▶ [Records contained in a dataset]
<<<<
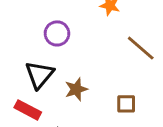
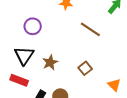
brown square: (126, 104) -> (85, 68), turned -32

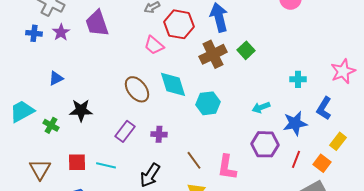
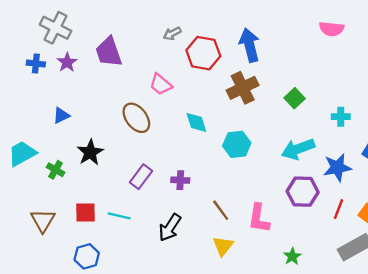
pink trapezoid: (154, 45) -> (161, 84), moved
green square: (246, 50) -> (295, 98), moved
cyan diamond: (173, 84) -> (196, 122), size x0.7
brown ellipse: (137, 89) -> (136, 118), moved
cyan arrow: (261, 107) -> (298, 149), size x1.6
black star: (81, 110) -> (90, 152), turned -30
>>>>
▶ [WORK ITEM]
The task here is to output the line with "green square: (246, 50) -> (295, 98), moved" and all lines after it to the end of the records above, exactly and only those.

▶ [RESPONSE BELOW]
green square: (246, 50) -> (295, 98), moved
cyan diamond: (173, 84) -> (196, 122), size x0.7
brown ellipse: (137, 89) -> (136, 118), moved
cyan arrow: (261, 107) -> (298, 149), size x1.6
black star: (81, 110) -> (90, 152), turned -30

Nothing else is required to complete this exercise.